Task inputs Block Start
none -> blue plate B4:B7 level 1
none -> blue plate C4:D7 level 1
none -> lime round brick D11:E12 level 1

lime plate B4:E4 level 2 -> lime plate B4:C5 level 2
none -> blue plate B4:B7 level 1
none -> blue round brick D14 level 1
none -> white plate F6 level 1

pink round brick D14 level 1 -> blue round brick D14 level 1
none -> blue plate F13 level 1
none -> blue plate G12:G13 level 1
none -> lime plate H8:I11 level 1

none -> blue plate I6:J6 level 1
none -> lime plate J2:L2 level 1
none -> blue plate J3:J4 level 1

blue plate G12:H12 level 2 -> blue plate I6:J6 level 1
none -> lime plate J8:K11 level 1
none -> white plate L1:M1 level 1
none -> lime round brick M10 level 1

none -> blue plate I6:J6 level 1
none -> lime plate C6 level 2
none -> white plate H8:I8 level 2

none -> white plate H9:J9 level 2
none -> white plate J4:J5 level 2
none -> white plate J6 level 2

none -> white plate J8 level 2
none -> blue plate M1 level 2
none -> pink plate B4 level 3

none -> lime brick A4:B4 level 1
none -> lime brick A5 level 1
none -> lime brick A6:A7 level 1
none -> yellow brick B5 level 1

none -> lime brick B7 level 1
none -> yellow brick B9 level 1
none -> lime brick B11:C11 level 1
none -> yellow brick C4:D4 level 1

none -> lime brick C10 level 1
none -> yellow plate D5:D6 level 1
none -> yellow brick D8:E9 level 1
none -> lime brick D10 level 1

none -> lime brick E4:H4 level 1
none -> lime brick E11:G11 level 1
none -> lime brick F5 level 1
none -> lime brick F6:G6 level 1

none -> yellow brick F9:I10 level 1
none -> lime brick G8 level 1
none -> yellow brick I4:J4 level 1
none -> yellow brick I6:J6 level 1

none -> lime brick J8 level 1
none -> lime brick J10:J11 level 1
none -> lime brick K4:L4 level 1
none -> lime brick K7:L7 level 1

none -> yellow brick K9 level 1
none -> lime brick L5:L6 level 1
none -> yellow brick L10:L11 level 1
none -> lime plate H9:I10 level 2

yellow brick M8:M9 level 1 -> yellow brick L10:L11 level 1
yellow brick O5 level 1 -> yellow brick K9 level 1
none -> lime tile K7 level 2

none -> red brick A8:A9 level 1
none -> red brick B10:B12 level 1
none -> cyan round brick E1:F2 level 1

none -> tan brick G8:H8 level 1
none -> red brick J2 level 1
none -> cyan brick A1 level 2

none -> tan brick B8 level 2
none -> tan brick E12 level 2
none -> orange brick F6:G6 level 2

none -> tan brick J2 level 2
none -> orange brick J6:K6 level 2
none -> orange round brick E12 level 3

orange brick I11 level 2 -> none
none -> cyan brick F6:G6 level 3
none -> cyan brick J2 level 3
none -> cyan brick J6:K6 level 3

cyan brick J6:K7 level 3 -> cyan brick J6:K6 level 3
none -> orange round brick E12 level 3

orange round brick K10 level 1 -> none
Task inputs Block End
For this task, write out exactly the lines of the entries above, starting at the line with "none -> lime brick J10:J11 level 1" and ending at the line with "none -> cyan brick F6:G6 level 3", both included, and no others.

none -> lime brick J10:J11 level 1
none -> lime brick K4:L4 level 1
none -> lime brick K7:L7 level 1

none -> yellow brick K9 level 1
none -> lime brick L5:L6 level 1
none -> yellow brick L10:L11 level 1
none -> lime plate H9:I10 level 2

yellow brick M8:M9 level 1 -> yellow brick L10:L11 level 1
yellow brick O5 level 1 -> yellow brick K9 level 1
none -> lime tile K7 level 2

none -> red brick A8:A9 level 1
none -> red brick B10:B12 level 1
none -> cyan round brick E1:F2 level 1

none -> tan brick G8:H8 level 1
none -> red brick J2 level 1
none -> cyan brick A1 level 2

none -> tan brick B8 level 2
none -> tan brick E12 level 2
none -> orange brick F6:G6 level 2

none -> tan brick J2 level 2
none -> orange brick J6:K6 level 2
none -> orange round brick E12 level 3

orange brick I11 level 2 -> none
none -> cyan brick F6:G6 level 3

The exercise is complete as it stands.